***** Supplied records
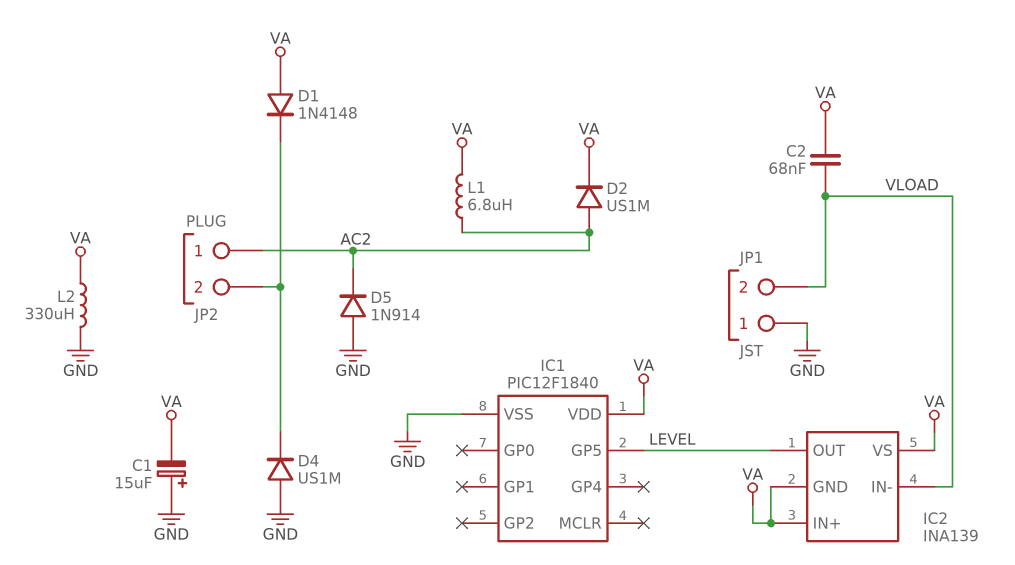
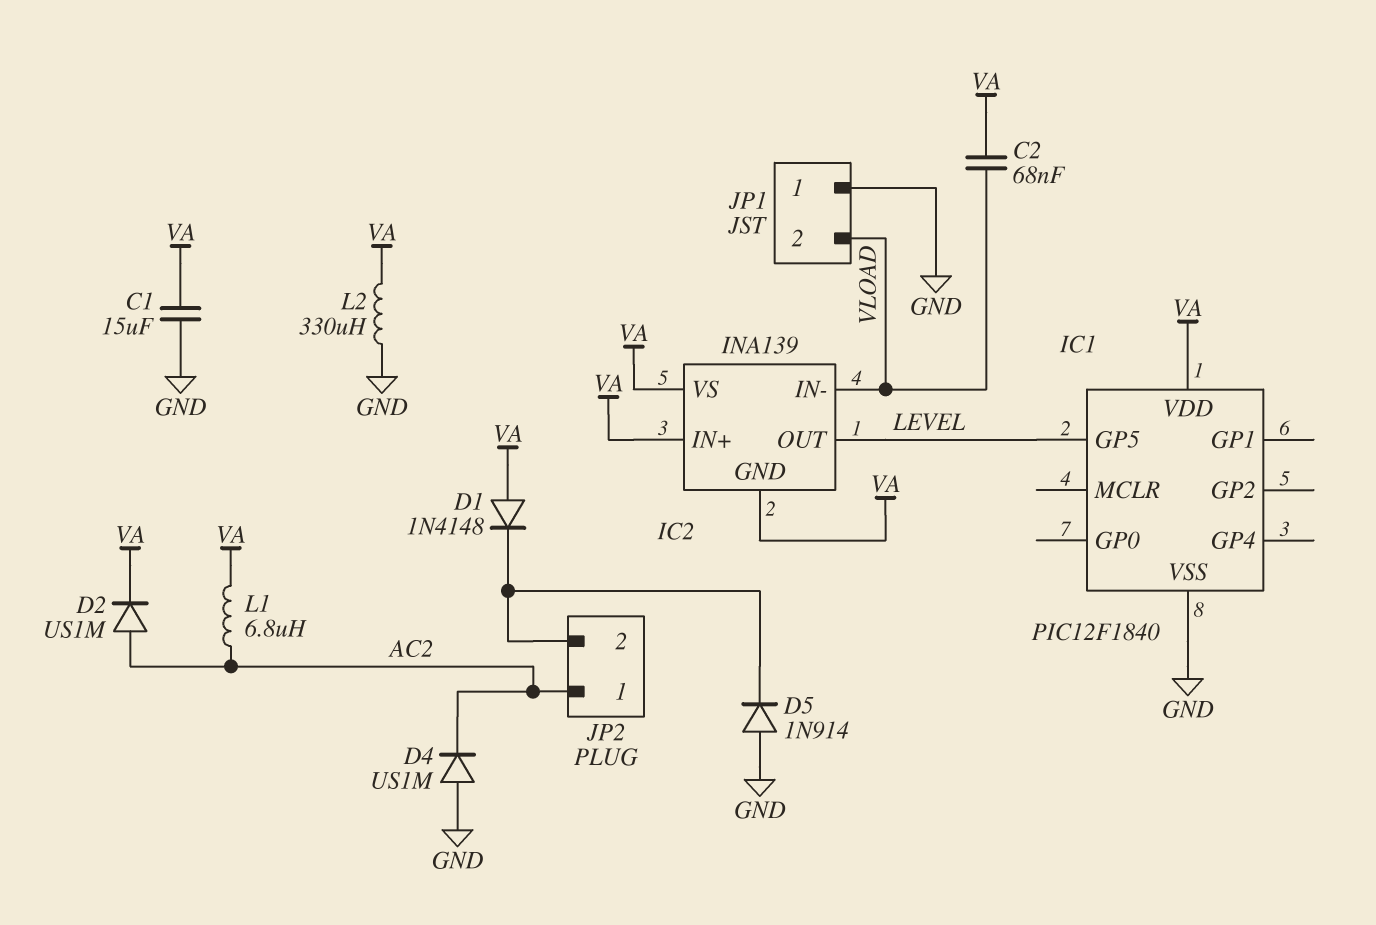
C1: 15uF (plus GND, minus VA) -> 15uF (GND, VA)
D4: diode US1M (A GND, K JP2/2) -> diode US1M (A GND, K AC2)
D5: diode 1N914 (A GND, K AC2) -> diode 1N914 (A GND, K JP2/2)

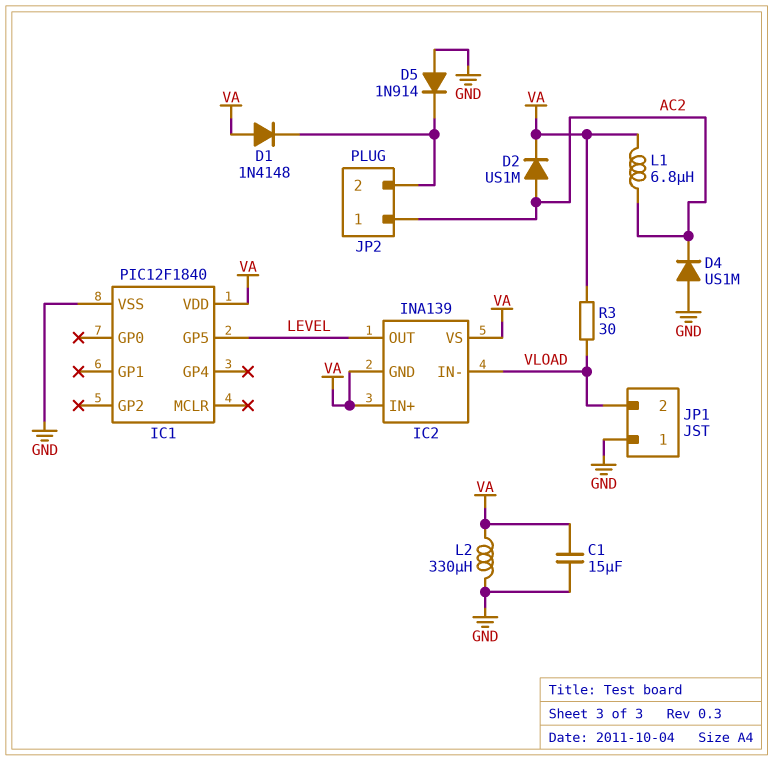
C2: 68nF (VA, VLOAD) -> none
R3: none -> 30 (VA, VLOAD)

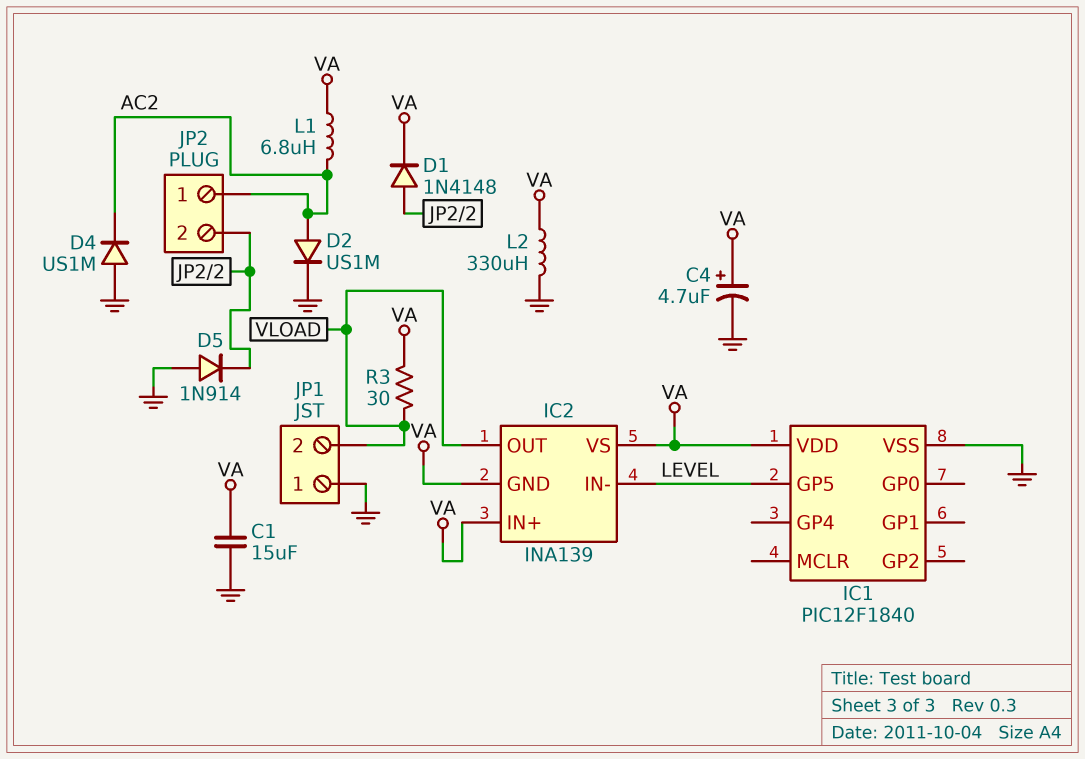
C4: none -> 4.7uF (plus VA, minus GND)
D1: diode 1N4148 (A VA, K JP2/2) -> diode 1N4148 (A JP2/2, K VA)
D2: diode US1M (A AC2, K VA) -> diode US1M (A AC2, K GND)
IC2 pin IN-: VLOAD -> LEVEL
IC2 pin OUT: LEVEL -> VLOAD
**********
(Task objective): Each line of the material with the word "plus" in it should be listed.

(Answer for the task):
C1: 15uF (plus GND, minus VA) -> 15uF (GND, VA)
C4: none -> 4.7uF (plus VA, minus GND)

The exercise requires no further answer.